# [What to do]
Copy the items word for word, starting at the first line and ending at the line that contains "gray cross: moved 1 px right, 2 px down", both included.
-*-*-
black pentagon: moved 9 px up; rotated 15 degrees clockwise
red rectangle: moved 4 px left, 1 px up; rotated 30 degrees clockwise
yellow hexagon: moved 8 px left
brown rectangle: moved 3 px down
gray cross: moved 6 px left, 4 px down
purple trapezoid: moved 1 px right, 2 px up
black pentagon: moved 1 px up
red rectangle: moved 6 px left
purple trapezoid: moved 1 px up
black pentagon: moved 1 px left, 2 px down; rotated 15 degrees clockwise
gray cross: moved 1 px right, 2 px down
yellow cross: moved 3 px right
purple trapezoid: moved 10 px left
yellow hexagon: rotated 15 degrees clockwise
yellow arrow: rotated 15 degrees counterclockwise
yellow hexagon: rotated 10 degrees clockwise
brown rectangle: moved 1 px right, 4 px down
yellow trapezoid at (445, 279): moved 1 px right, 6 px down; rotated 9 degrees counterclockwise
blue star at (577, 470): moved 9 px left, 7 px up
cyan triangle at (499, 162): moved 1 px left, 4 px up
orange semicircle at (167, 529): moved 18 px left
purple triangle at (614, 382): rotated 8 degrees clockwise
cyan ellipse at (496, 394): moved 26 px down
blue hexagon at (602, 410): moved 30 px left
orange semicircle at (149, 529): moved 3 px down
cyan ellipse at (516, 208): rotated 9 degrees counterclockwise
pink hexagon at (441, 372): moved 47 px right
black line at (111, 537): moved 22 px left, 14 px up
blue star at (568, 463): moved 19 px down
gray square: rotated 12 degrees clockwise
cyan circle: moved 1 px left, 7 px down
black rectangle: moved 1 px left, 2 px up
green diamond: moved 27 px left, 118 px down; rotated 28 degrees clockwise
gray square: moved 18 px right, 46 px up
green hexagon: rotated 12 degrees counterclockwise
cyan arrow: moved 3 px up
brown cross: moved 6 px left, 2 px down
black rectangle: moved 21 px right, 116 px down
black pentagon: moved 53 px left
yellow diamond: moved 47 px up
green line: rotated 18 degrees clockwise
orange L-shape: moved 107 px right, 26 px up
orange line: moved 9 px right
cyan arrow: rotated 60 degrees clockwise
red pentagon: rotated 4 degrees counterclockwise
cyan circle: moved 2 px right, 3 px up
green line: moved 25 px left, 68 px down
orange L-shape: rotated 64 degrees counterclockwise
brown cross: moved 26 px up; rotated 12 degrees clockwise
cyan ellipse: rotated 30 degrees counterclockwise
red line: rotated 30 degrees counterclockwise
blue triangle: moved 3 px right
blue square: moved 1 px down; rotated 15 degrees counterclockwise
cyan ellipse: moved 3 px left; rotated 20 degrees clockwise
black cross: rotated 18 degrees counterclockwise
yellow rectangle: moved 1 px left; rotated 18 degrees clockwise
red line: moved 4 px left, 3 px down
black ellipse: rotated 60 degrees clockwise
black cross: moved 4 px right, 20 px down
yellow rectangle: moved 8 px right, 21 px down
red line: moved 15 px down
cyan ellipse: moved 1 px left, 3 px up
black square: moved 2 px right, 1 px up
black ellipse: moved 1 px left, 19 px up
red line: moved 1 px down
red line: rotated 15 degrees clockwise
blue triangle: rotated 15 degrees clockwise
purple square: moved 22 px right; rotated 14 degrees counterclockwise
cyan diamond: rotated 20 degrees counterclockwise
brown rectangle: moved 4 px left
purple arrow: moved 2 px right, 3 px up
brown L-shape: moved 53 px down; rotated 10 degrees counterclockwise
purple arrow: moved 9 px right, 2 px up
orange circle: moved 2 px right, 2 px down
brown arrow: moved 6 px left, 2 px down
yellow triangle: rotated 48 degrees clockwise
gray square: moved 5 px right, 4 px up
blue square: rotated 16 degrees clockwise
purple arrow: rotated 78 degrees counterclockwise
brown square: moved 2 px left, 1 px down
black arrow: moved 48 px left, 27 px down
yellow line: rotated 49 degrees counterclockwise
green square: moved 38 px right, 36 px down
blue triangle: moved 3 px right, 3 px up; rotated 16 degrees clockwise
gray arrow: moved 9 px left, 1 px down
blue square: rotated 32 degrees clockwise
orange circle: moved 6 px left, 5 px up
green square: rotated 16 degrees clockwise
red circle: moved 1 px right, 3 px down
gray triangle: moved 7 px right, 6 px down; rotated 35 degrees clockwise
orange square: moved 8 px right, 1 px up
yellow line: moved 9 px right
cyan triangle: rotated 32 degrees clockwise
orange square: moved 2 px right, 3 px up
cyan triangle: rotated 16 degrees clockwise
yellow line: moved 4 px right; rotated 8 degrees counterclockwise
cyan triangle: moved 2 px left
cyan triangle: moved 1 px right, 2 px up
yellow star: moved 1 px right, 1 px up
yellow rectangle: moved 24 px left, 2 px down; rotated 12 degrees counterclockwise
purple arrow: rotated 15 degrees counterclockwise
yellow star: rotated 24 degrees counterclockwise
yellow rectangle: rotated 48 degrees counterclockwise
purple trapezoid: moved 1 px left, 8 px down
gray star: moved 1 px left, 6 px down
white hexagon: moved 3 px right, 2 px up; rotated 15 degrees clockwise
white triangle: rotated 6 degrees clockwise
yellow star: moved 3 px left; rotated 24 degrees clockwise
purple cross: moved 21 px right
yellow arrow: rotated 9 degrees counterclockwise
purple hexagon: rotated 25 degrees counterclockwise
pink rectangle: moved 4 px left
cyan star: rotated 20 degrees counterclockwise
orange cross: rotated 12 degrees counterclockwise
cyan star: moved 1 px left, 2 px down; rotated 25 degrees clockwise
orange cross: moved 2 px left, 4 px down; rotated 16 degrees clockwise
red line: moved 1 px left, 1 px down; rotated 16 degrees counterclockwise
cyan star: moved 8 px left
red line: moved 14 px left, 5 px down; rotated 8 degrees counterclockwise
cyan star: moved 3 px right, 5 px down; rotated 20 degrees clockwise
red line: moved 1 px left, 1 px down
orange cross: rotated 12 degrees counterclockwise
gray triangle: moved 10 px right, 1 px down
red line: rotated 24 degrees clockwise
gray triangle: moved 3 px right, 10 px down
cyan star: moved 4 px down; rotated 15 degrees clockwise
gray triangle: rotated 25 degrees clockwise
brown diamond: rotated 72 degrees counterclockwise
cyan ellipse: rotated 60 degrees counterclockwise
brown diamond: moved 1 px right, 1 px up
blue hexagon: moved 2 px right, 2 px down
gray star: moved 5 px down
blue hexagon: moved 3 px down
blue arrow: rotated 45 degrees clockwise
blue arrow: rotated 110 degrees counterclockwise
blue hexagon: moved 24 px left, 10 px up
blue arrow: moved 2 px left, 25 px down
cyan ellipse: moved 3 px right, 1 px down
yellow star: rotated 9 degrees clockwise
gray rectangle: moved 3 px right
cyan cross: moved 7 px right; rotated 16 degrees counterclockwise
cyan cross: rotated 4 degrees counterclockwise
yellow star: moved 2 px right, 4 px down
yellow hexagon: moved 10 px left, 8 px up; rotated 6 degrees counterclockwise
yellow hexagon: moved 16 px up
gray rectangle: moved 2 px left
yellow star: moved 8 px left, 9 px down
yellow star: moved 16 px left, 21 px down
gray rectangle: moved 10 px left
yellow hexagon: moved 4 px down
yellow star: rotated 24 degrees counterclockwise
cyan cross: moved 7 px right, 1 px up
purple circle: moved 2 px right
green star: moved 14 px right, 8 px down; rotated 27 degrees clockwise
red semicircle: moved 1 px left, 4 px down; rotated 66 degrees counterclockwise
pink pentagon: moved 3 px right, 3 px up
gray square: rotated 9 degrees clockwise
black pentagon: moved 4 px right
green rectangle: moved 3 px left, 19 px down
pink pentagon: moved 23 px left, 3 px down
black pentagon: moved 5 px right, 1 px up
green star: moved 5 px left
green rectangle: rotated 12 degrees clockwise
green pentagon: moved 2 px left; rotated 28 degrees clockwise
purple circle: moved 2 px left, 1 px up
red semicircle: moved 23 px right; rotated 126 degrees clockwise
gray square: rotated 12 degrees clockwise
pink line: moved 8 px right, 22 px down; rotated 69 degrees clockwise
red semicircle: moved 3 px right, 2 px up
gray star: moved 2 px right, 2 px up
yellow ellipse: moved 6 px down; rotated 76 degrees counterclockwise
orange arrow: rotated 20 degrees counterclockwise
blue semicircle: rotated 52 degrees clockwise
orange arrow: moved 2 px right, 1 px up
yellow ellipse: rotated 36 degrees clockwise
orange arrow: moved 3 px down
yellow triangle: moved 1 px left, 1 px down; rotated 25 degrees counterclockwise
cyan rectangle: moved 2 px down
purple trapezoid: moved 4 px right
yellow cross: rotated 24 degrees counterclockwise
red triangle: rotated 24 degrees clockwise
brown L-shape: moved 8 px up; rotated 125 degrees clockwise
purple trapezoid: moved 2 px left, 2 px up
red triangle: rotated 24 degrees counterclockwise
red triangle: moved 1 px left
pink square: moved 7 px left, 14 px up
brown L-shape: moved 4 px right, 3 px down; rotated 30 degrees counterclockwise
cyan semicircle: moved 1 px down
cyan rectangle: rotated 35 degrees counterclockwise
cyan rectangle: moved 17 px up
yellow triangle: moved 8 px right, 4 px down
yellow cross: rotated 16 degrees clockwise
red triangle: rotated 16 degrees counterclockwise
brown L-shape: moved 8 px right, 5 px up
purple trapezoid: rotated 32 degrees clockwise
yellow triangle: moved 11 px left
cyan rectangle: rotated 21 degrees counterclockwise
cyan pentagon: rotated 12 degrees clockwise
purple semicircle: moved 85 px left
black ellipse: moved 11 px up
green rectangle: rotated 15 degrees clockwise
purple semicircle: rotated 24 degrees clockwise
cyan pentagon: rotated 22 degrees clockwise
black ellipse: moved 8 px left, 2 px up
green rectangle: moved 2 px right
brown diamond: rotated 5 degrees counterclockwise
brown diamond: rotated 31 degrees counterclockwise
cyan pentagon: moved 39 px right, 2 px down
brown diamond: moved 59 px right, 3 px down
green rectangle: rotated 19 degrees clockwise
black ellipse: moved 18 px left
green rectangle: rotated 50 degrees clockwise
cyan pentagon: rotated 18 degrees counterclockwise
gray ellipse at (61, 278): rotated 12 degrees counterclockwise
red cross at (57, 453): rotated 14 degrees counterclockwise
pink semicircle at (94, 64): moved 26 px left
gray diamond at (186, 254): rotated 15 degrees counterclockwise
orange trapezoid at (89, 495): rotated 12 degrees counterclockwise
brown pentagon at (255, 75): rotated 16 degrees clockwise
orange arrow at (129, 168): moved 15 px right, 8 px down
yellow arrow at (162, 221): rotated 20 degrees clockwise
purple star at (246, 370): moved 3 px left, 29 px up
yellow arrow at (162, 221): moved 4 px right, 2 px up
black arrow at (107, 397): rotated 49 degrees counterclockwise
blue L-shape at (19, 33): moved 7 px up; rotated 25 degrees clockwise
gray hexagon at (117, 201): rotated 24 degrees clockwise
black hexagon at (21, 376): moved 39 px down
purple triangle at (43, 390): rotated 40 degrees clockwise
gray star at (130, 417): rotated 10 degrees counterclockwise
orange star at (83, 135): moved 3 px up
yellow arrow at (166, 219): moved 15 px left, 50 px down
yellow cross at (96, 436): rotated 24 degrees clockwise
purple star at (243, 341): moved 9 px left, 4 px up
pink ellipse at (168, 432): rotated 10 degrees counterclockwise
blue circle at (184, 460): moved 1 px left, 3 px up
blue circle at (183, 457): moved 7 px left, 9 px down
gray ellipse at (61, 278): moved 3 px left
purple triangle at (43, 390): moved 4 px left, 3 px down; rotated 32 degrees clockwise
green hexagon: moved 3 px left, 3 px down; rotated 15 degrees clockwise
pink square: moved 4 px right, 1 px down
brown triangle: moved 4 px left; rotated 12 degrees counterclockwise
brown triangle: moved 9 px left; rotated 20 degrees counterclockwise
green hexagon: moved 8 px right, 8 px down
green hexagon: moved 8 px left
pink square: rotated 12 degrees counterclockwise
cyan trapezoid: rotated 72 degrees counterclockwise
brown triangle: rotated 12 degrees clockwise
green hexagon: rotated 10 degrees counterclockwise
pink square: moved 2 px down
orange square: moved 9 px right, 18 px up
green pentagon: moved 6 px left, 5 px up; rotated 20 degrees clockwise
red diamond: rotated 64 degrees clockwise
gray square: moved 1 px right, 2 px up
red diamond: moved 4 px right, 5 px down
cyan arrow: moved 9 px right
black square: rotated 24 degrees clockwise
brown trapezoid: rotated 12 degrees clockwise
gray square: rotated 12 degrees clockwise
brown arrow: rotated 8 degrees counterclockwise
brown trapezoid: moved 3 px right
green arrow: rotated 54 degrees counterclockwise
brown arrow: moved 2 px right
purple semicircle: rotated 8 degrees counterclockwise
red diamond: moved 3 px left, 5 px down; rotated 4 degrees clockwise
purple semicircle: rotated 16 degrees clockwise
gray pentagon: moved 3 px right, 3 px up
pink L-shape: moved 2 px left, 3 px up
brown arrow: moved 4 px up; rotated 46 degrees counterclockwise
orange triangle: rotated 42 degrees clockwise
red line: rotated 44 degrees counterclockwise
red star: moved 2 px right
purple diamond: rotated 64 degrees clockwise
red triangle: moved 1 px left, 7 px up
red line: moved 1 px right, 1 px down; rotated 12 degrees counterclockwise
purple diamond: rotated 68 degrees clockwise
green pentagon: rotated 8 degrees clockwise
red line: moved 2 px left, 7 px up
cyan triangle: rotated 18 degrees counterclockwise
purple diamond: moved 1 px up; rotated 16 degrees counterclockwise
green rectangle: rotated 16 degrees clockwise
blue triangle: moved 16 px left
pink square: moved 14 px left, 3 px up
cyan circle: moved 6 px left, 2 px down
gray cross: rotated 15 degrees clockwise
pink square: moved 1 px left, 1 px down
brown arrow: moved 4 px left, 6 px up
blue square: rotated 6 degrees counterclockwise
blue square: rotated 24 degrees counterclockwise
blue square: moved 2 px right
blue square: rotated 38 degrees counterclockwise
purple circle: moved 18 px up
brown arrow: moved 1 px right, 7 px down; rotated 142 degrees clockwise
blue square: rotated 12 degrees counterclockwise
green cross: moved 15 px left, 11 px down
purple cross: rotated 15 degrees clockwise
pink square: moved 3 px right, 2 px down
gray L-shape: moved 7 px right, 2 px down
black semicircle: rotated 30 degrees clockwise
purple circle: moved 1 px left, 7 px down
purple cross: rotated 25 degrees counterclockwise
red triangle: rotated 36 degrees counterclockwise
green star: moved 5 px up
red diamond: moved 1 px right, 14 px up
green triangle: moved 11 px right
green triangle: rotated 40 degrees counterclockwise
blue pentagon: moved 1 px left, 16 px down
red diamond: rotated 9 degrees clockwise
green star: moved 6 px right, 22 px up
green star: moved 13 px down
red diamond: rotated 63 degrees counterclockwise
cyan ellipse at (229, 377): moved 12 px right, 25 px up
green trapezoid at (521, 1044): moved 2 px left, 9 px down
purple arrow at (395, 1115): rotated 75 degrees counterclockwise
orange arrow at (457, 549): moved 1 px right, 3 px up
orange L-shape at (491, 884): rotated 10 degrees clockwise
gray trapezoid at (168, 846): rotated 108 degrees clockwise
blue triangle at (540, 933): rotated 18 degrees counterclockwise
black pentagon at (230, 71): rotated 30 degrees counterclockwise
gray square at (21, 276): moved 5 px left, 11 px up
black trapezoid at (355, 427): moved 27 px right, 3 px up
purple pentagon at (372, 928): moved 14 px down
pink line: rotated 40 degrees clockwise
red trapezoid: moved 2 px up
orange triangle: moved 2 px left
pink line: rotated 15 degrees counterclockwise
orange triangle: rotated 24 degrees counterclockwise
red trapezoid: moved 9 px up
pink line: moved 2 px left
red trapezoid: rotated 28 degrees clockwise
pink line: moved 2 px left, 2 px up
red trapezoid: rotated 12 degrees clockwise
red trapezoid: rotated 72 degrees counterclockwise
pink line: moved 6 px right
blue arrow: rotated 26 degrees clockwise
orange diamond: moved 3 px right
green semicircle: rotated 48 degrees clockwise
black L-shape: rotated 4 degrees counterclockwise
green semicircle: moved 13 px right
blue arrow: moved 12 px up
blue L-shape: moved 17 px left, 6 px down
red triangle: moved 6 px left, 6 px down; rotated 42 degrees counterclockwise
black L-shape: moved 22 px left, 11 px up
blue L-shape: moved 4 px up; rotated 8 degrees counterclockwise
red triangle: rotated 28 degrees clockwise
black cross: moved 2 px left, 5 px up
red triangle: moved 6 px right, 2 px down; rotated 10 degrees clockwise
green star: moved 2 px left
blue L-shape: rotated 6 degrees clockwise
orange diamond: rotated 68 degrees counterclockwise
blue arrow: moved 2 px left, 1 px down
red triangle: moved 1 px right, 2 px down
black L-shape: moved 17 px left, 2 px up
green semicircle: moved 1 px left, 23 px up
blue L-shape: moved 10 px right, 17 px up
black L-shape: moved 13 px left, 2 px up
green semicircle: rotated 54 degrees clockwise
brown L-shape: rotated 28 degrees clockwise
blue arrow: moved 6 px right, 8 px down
-*-*-
# [Expected answer]
black pentagon: moved 9 px up; rotated 15 degrees clockwise
red rectangle: moved 4 px left, 1 px up; rotated 30 degrees clockwise
yellow hexagon: moved 8 px left
brown rectangle: moved 3 px down
gray cross: moved 6 px left, 4 px down
purple trapezoid: moved 1 px right, 2 px up
black pentagon: moved 1 px up
red rectangle: moved 6 px left
purple trapezoid: moved 1 px up
black pentagon: moved 1 px left, 2 px down; rotated 15 degrees clockwise
gray cross: moved 1 px right, 2 px down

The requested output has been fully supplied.